▶ _INSTRUCTION_
Copy out the rows below, putting "CA" in place of every "California" and leaving everything else the same.

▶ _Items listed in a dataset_

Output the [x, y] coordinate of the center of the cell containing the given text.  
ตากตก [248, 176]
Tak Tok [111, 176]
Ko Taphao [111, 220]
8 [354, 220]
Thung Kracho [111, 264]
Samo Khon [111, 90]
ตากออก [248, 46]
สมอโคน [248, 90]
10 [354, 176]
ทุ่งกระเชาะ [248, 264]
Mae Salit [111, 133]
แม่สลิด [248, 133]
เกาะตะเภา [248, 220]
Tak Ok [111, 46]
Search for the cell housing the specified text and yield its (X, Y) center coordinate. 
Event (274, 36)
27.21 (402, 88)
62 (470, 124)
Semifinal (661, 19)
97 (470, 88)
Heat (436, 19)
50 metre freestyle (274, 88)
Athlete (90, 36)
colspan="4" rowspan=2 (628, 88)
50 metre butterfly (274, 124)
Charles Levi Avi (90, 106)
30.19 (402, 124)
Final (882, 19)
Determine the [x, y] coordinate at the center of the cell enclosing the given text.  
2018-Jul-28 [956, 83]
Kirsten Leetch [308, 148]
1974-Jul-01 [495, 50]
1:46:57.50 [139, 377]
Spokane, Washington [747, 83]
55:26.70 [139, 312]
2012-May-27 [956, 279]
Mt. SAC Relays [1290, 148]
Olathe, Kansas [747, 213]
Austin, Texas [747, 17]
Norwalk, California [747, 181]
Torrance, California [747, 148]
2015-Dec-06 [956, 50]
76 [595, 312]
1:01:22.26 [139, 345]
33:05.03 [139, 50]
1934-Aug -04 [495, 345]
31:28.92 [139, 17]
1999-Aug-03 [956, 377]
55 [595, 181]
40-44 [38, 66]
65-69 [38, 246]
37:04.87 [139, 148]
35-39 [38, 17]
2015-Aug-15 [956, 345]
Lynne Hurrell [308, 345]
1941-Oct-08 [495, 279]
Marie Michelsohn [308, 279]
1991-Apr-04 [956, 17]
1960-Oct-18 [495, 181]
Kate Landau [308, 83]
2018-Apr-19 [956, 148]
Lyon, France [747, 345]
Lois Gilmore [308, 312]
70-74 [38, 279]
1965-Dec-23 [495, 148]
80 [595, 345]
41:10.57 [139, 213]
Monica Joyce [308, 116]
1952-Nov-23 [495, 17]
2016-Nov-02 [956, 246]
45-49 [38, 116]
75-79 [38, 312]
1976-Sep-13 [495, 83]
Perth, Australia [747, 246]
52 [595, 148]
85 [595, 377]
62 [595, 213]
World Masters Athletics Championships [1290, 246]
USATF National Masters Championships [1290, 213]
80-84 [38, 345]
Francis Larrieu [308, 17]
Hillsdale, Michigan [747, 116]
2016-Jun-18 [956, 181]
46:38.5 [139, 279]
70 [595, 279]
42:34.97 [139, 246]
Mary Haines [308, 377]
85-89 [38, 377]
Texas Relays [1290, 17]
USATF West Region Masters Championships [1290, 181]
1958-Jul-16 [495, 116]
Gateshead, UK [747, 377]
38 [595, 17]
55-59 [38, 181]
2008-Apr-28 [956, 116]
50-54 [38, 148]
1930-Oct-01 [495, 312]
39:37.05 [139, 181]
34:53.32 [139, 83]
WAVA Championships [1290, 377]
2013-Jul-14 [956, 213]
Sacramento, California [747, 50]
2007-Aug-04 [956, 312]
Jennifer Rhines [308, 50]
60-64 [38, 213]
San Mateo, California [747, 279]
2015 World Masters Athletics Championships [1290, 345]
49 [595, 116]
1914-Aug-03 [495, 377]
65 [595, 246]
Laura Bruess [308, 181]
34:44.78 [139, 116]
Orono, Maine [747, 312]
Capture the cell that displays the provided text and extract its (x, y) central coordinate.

▶ _FINAL RESULT_
Output the [x, y] coordinate of the center of the cell containing the given text.  
ตากตก [248, 176]
Tak Tok [111, 176]
Ko Taphao [111, 220]
8 [354, 220]
Thung Kracho [111, 264]
Samo Khon [111, 90]
ตากออก [248, 46]
สมอโคน [248, 90]
10 [354, 176]
ทุ่งกระเชาะ [248, 264]
Mae Salit [111, 133]
แม่สลิด [248, 133]
เกาะตะเภา [248, 220]
Tak Ok [111, 46]
Search for the cell housing the specified text and yield its (X, Y) center coordinate. 
Event (274, 36)
27.21 (402, 88)
62 (470, 124)
Semifinal (661, 19)
97 (470, 88)
Heat (436, 19)
50 metre freestyle (274, 88)
Athlete (90, 36)
colspan="4" rowspan=2 (628, 88)
50 metre butterfly (274, 124)
Charles Levi Avi (90, 106)
30.19 (402, 124)
Final (882, 19)
Determine the [x, y] coordinate at the center of the cell enclosing the given text.  
2018-Jul-28 [956, 83]
Kirsten Leetch [308, 148]
1974-Jul-01 [495, 50]
1:46:57.50 [139, 377]
Spokane, Washington [747, 83]
55:26.70 [139, 312]
2012-May-27 [956, 279]
Mt. SAC Relays [1290, 148]
Olathe, Kansas [747, 213]
Austin, Texas [747, 17]
Norwalk, CA [747, 181]
Torrance, CA [747, 148]
2015-Dec-06 [956, 50]
76 [595, 312]
1:01:22.26 [139, 345]
33:05.03 [139, 50]
1934-Aug -04 [495, 345]
31:28.92 [139, 17]
1999-Aug-03 [956, 377]
55 [595, 181]
40-44 [38, 66]
65-69 [38, 246]
37:04.87 [139, 148]
35-39 [38, 17]
2015-Aug-15 [956, 345]
Lynne Hurrell [308, 345]
1941-Oct-08 [495, 279]
Marie Michelsohn [308, 279]
1991-Apr-04 [956, 17]
1960-Oct-18 [495, 181]
Kate Landau [308, 83]
2018-Apr-19 [956, 148]
Lyon, France [747, 345]
Lois Gilmore [308, 312]
70-74 [38, 279]
1965-Dec-23 [495, 148]
80 [595, 345]
41:10.57 [139, 213]
Monica Joyce [308, 116]
1952-Nov-23 [495, 17]
2016-Nov-02 [956, 246]
45-49 [38, 116]
75-79 [38, 312]
1976-Sep-13 [495, 83]
Perth, Australia [747, 246]
52 [595, 148]
85 [595, 377]
62 [595, 213]
World Masters Athletics Championships [1290, 246]
USATF National Masters Championships [1290, 213]
80-84 [38, 345]
Francis Larrieu [308, 17]
Hillsdale, Michigan [747, 116]
2016-Jun-18 [956, 181]
46:38.5 [139, 279]
70 [595, 279]
42:34.97 [139, 246]
Mary Haines [308, 377]
85-89 [38, 377]
Texas Relays [1290, 17]
USATF West Region Masters Championships [1290, 181]
1958-Jul-16 [495, 116]
Gateshead, UK [747, 377]
38 [595, 17]
55-59 [38, 181]
2008-Apr-28 [956, 116]
50-54 [38, 148]
1930-Oct-01 [495, 312]
39:37.05 [139, 181]
34:53.32 [139, 83]
WAVA Championships [1290, 377]
2013-Jul-14 [956, 213]
Sacramento, CA [747, 50]
2007-Aug-04 [956, 312]
Jennifer Rhines [308, 50]
60-64 [38, 213]
San Mateo, CA [747, 279]
2015 World Masters Athletics Championships [1290, 345]
49 [595, 116]
1914-Aug-03 [495, 377]
65 [595, 246]
Laura Bruess [308, 181]
34:44.78 [139, 116]
Orono, Maine [747, 312]
Capture the cell that displays the provided text and extract its (x, y) central coordinate.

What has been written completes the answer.